--- start ---
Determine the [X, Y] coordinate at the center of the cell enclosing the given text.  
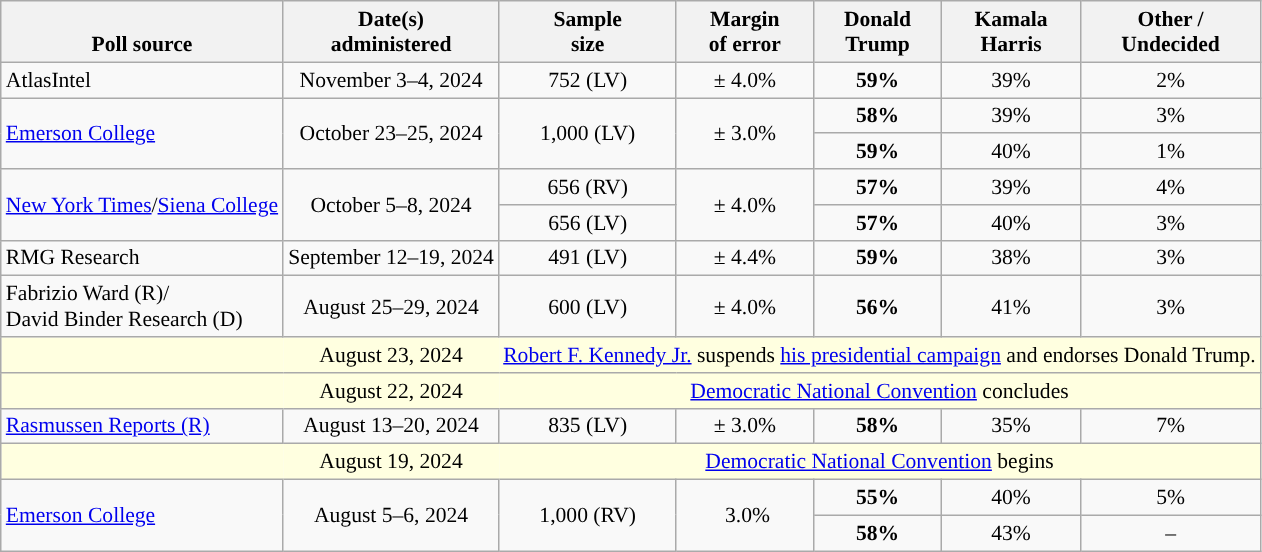
Democratic National Convention begins [880, 462]
43% [1011, 533]
August 23, 2024 [391, 355]
KamalaHarris [1011, 32]
November 3–4, 2024 [391, 80]
Democratic National Convention concludes [880, 391]
RMG Research [142, 258]
835 (LV) [588, 426]
August 13–20, 2024 [391, 426]
October 5–8, 2024 [391, 204]
1,000 (RV) [588, 516]
1% [1170, 152]
3.0% [744, 516]
2% [1170, 80]
New York Times/Siena College [142, 204]
752 (LV) [588, 80]
7% [1170, 426]
Other /Undecided [1170, 32]
± 4.4% [744, 258]
Robert F. Kennedy Jr. suspends his presidential campaign and endorses Donald Trump. [880, 355]
August 19, 2024 [391, 462]
1,000 (LV) [588, 134]
56% [878, 306]
September 12–19, 2024 [391, 258]
656 (RV) [588, 187]
38% [1011, 258]
Rasmussen Reports (R) [142, 426]
491 (LV) [588, 258]
Fabrizio Ward (R)/David Binder Research (D) [142, 306]
35% [1011, 426]
Marginof error [744, 32]
August 25–29, 2024 [391, 306]
Samplesize [588, 32]
4% [1170, 187]
Date(s)administered [391, 32]
August 22, 2024 [391, 391]
600 (LV) [588, 306]
5% [1170, 498]
DonaldTrump [878, 32]
41% [1011, 306]
– [1170, 533]
AtlasIntel [142, 80]
55% [878, 498]
August 5–6, 2024 [391, 516]
October 23–25, 2024 [391, 134]
Poll source [142, 32]
656 (LV) [588, 223]
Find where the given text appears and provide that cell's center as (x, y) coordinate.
--- end ---
> **Directions for this task**: Reproduce all of the items above verbatim, line for line, but omit the pictures.

> **Task result**:
Determine the [X, Y] coordinate at the center of the cell enclosing the given text.  
Democratic National Convention begins [880, 462]
43% [1011, 533]
August 23, 2024 [391, 355]
KamalaHarris [1011, 32]
November 3–4, 2024 [391, 80]
Democratic National Convention concludes [880, 391]
RMG Research [142, 258]
835 (LV) [588, 426]
August 13–20, 2024 [391, 426]
October 5–8, 2024 [391, 204]
1,000 (RV) [588, 516]
1% [1170, 152]
3.0% [744, 516]
2% [1170, 80]
New York Times/Siena College [142, 204]
752 (LV) [588, 80]
7% [1170, 426]
Other /Undecided [1170, 32]
± 4.4% [744, 258]
Robert F. Kennedy Jr. suspends his presidential campaign and endorses Donald Trump. [880, 355]
August 19, 2024 [391, 462]
1,000 (LV) [588, 134]
56% [878, 306]
September 12–19, 2024 [391, 258]
656 (RV) [588, 187]
38% [1011, 258]
Rasmussen Reports (R) [142, 426]
491 (LV) [588, 258]
Fabrizio Ward (R)/David Binder Research (D) [142, 306]
35% [1011, 426]
Marginof error [744, 32]
August 25–29, 2024 [391, 306]
Samplesize [588, 32]
4% [1170, 187]
Date(s)administered [391, 32]
August 22, 2024 [391, 391]
600 (LV) [588, 306]
5% [1170, 498]
DonaldTrump [878, 32]
41% [1011, 306]
– [1170, 533]
AtlasIntel [142, 80]
55% [878, 498]
August 5–6, 2024 [391, 516]
October 23–25, 2024 [391, 134]
Poll source [142, 32]
656 (LV) [588, 223]
Find where the given text appears and provide that cell's center as (x, y) coordinate.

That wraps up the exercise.